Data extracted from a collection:
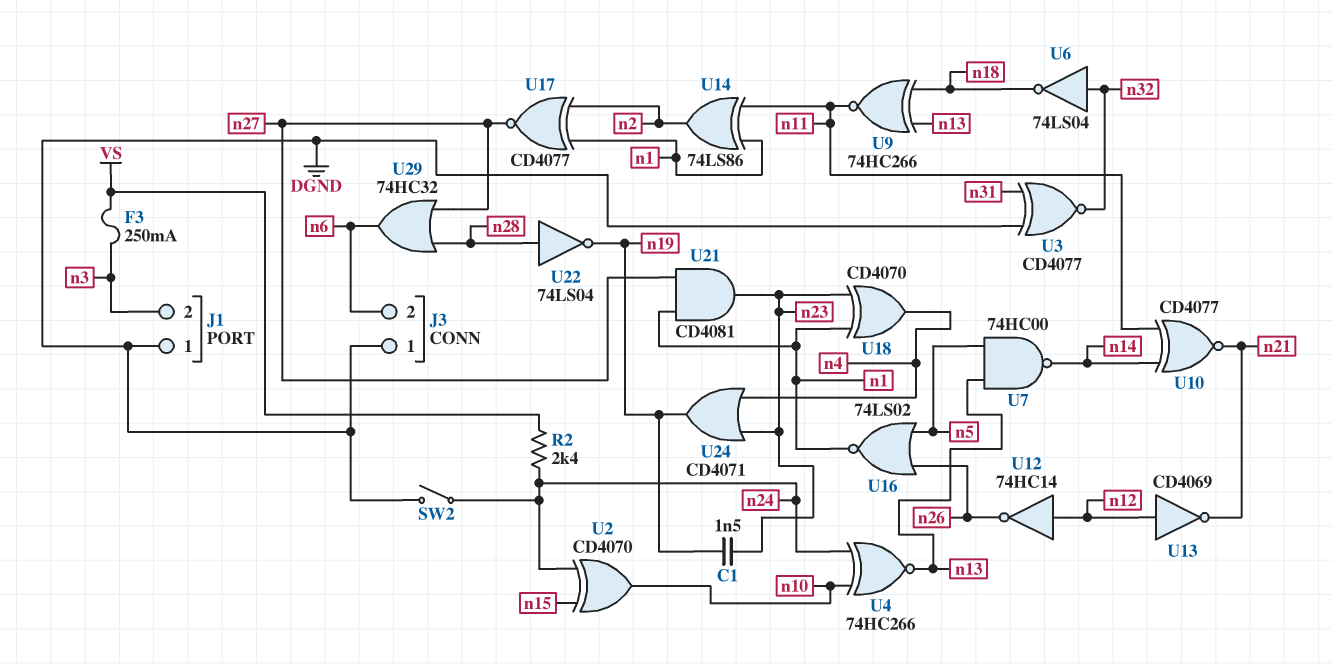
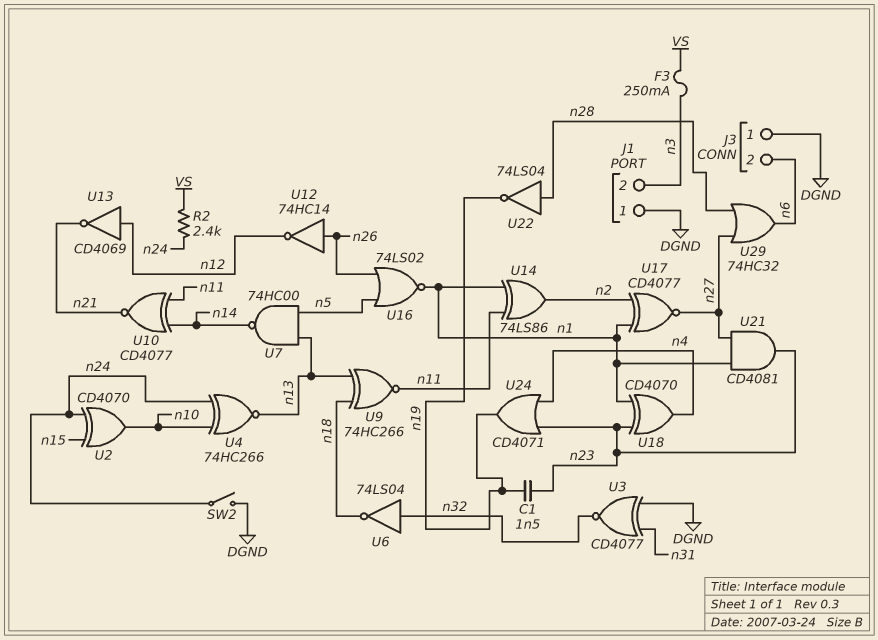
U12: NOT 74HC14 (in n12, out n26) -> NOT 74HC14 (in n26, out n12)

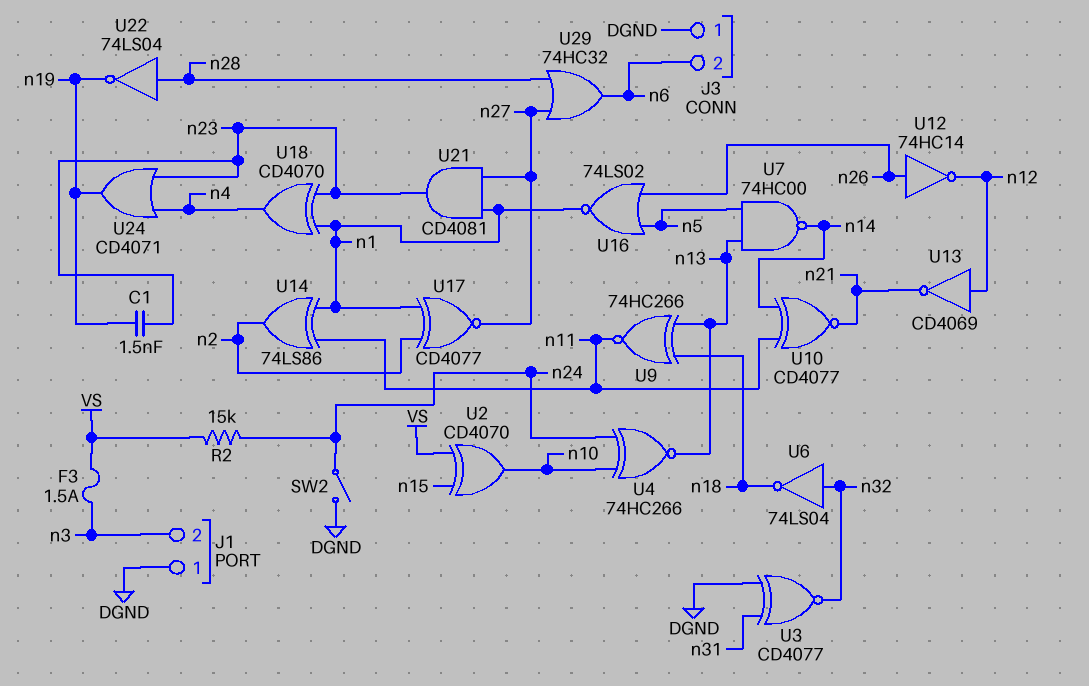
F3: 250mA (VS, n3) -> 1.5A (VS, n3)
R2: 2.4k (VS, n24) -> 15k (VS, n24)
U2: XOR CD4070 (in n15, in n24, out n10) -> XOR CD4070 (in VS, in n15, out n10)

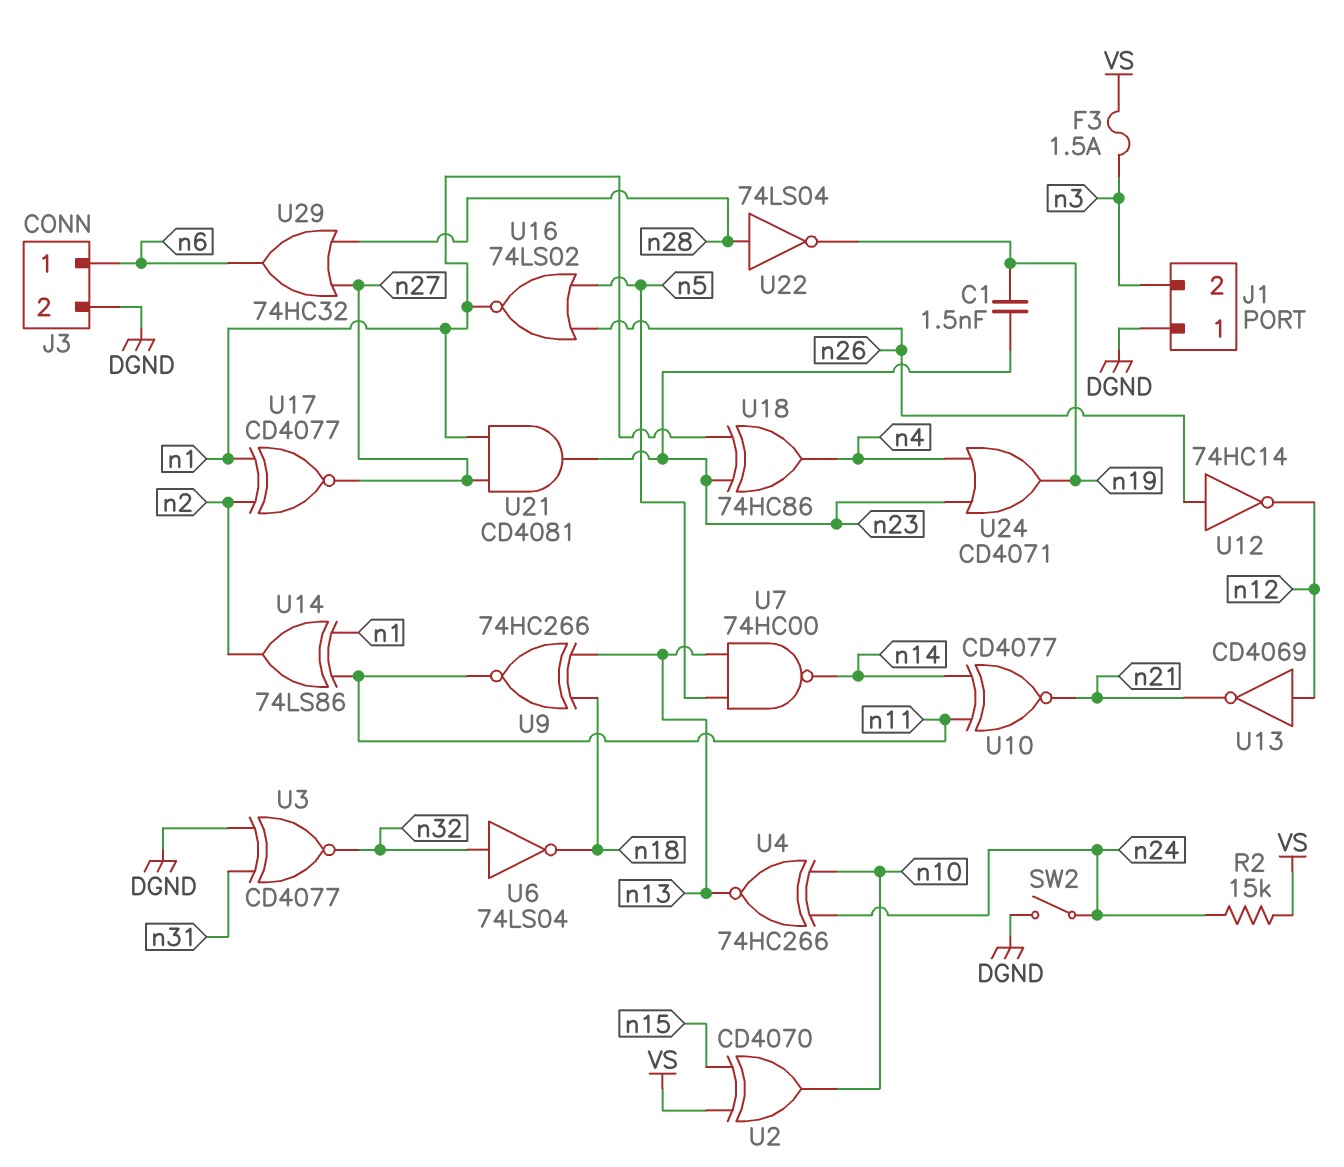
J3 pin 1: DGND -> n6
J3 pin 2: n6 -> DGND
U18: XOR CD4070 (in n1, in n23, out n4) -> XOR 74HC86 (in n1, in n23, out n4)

==

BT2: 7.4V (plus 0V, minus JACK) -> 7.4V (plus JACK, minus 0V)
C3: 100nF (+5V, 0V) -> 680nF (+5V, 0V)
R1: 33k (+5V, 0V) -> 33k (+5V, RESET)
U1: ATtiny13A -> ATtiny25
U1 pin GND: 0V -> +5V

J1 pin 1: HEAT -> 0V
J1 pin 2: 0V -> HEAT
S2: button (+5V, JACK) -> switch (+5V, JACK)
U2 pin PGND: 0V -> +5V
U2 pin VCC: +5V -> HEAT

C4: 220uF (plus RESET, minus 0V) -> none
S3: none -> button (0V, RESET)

Exercise details -
Word for word, write out the lines above running from the one with "U12: NOT 74HC14" up to and including the one with "U18: XOR CD4070". Drop any picture.

Output for this task -
U12: NOT 74HC14 (in n12, out n26) -> NOT 74HC14 (in n26, out n12)

F3: 250mA (VS, n3) -> 1.5A (VS, n3)
R2: 2.4k (VS, n24) -> 15k (VS, n24)
U2: XOR CD4070 (in n15, in n24, out n10) -> XOR CD4070 (in VS, in n15, out n10)

J3 pin 1: DGND -> n6
J3 pin 2: n6 -> DGND
U18: XOR CD4070 (in n1, in n23, out n4) -> XOR 74HC86 (in n1, in n23, out n4)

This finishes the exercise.